• _What the exercise asks_:
From the entries, copy each line that includes "cupcake".

• _Data records_:
((
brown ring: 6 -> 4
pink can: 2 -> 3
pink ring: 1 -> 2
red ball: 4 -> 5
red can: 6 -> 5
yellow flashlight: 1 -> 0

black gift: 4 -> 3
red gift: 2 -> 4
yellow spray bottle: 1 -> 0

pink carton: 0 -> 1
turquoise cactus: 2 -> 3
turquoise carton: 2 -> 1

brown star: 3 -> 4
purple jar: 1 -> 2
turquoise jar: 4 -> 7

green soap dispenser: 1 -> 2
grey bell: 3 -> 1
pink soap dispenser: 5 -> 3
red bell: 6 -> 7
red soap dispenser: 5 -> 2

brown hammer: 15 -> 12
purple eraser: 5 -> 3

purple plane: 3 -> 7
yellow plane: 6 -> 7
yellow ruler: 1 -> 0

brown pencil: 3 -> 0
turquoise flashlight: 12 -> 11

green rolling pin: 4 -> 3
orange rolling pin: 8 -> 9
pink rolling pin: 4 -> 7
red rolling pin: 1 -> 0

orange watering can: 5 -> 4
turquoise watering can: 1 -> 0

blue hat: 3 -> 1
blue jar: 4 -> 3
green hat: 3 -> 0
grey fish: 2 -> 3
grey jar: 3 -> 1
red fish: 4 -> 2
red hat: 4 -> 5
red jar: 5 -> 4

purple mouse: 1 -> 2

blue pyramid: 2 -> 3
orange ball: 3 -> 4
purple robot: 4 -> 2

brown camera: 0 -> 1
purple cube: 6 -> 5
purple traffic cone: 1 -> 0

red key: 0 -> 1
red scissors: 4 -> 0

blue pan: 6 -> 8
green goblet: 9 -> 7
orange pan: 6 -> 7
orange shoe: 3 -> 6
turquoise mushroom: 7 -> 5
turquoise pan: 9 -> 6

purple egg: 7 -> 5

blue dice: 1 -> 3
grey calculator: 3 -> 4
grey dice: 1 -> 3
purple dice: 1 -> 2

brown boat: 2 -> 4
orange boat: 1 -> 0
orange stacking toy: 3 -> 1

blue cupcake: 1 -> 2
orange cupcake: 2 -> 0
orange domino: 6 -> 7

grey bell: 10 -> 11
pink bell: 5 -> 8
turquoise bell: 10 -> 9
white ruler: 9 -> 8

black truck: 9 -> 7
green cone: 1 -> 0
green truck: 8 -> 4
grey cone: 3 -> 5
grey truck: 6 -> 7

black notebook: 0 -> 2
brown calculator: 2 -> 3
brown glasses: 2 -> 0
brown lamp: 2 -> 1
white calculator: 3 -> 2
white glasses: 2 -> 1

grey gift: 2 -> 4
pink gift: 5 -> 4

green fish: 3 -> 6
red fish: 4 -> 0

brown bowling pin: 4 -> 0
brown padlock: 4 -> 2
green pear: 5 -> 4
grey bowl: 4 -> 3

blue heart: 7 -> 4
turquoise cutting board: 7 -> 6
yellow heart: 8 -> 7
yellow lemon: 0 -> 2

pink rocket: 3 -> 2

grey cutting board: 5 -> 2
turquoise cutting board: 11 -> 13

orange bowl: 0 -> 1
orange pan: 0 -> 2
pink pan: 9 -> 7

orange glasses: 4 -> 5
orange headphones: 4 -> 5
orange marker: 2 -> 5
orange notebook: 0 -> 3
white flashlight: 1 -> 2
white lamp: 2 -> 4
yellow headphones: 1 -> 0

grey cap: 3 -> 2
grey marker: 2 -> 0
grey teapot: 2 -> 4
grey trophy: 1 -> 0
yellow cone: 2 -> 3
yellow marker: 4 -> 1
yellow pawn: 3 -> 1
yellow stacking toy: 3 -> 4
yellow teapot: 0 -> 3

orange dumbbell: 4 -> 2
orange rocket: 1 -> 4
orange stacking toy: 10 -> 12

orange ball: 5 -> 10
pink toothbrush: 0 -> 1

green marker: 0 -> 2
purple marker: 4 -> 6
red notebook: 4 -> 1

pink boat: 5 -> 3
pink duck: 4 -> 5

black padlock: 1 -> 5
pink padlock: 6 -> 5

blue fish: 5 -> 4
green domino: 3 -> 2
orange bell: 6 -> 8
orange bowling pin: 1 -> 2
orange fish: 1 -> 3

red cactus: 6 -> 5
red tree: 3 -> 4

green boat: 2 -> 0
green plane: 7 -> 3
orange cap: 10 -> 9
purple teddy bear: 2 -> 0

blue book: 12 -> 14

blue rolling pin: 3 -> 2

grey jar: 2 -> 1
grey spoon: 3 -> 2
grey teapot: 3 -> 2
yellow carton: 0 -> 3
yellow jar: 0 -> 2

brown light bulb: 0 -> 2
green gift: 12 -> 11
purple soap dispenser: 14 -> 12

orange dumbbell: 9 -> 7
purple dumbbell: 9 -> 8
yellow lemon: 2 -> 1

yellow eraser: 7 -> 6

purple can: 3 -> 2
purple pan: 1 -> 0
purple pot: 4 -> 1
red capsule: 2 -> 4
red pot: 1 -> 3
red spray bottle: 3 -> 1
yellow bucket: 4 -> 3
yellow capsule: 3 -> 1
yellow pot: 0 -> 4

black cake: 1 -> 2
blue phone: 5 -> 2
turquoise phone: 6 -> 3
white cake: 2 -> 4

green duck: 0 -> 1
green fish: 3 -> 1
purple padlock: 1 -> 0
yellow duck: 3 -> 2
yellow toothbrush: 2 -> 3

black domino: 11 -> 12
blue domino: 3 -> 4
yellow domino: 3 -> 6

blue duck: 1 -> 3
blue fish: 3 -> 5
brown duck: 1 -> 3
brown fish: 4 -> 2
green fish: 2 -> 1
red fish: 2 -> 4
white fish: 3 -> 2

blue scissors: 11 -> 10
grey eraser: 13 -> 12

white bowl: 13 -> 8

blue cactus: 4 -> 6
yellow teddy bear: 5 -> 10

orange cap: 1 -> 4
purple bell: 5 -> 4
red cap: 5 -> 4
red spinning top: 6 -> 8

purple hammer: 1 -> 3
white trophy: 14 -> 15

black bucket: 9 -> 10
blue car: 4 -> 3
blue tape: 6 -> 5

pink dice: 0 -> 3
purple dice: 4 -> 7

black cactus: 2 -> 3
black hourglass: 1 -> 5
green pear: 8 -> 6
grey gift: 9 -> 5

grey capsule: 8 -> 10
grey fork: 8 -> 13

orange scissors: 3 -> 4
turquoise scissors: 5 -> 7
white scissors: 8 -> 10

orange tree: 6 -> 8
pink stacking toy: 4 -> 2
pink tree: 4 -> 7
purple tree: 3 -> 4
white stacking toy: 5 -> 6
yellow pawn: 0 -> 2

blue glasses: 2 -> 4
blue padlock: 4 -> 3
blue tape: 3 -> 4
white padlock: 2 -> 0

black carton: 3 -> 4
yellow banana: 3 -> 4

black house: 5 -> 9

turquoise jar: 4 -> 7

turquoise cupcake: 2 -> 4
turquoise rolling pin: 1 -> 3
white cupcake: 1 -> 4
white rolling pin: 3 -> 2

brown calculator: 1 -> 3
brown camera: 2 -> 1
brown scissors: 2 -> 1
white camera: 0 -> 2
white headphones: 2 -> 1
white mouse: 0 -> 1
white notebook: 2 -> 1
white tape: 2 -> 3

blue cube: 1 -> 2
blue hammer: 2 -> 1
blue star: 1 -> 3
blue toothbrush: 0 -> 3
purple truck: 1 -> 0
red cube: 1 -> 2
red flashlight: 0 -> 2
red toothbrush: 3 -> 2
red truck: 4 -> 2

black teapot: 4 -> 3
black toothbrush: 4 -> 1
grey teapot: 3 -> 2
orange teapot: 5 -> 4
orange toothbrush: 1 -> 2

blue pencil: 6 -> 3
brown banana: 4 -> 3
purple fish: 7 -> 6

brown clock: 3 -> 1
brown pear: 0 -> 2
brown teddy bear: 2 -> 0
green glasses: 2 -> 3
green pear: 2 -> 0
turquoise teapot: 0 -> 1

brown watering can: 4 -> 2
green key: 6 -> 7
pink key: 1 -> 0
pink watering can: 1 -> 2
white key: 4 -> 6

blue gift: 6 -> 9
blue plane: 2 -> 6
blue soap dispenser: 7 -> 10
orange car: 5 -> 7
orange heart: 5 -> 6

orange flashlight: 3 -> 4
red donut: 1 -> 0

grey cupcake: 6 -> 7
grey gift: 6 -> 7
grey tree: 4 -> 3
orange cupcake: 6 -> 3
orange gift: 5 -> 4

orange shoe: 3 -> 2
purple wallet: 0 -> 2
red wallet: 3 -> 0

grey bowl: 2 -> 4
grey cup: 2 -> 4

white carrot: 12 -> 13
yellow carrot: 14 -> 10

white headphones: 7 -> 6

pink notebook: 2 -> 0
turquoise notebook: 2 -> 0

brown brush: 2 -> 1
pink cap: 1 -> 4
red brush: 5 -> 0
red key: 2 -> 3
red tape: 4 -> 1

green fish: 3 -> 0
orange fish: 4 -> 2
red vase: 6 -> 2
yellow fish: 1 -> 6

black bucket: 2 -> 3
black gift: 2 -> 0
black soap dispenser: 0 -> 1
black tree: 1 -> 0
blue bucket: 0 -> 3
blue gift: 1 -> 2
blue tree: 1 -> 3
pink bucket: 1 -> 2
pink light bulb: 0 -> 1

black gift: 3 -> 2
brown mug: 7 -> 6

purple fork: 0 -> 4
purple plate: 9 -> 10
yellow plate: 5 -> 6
))
• _Exercise answer_:
blue cupcake: 1 -> 2
orange cupcake: 2 -> 0
turquoise cupcake: 2 -> 4
white cupcake: 1 -> 4
grey cupcake: 6 -> 7
orange cupcake: 6 -> 3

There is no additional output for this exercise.